**TASK ITEM**
Transcribe all of the data exactly. Omit the pictures.

**RECORDED INFORMATION**
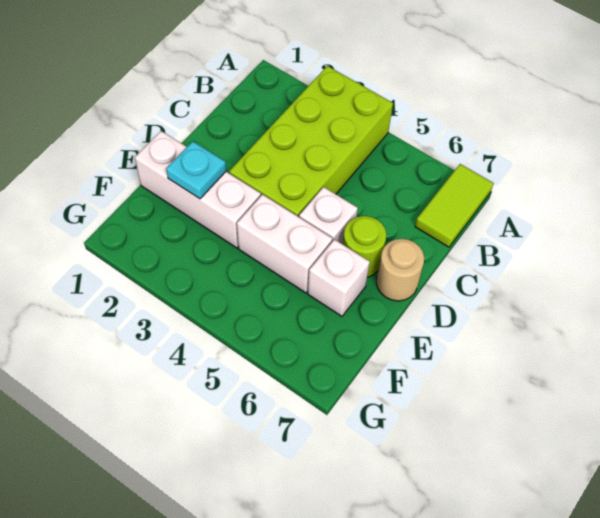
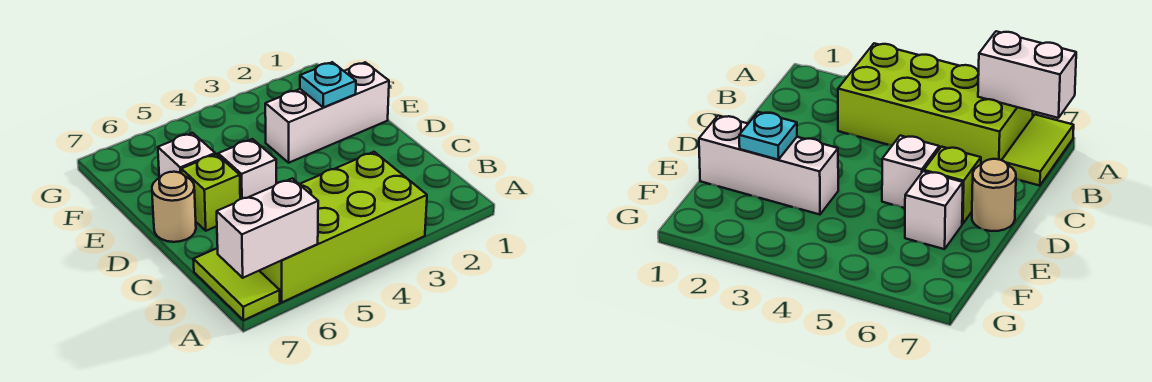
lime brick A3:D4 level 1 -> lime brick A3:B6 level 1
lime round brick D6 level 1 -> lime brick D6 level 1
white brick E4:E5 level 1 -> white brick A6:A7 level 2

**RESPONSE FOR THIS EXERCISE**
lime brick A3:D4 level 1 -> lime brick A3:B6 level 1
lime round brick D6 level 1 -> lime brick D6 level 1
white brick E4:E5 level 1 -> white brick A6:A7 level 2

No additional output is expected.